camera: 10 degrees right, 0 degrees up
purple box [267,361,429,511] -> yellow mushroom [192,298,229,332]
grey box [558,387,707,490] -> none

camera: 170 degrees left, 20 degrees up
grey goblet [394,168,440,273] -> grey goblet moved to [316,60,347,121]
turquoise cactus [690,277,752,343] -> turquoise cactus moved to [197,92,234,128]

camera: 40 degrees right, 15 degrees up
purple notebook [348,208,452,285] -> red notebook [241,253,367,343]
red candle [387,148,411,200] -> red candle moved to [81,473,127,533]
--
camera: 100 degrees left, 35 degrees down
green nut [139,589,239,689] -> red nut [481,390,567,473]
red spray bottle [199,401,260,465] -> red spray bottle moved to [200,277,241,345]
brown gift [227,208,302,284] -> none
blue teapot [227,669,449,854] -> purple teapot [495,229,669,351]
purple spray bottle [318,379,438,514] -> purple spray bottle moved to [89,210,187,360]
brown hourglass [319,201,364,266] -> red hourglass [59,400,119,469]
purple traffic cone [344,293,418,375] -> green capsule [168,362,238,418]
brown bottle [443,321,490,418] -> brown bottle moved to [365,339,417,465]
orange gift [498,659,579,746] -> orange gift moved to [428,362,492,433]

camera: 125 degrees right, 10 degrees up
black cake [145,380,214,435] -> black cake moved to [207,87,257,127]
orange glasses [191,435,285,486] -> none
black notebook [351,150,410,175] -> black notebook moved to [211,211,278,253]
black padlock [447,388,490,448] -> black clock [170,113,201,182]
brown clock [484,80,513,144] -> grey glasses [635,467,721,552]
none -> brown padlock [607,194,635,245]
* * *
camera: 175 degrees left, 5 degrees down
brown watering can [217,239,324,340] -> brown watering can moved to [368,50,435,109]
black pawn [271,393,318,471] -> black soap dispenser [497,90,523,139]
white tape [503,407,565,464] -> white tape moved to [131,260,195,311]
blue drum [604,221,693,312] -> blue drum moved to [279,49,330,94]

### Your objective
Only those lines of the entries above that run from the line containing "purple notebook [348,208,452,285]" to the line containing "red candle [387,148,411,200]", both included, should be transcribed exactly.

### Response area
purple notebook [348,208,452,285] -> red notebook [241,253,367,343]
red candle [387,148,411,200] -> red candle moved to [81,473,127,533]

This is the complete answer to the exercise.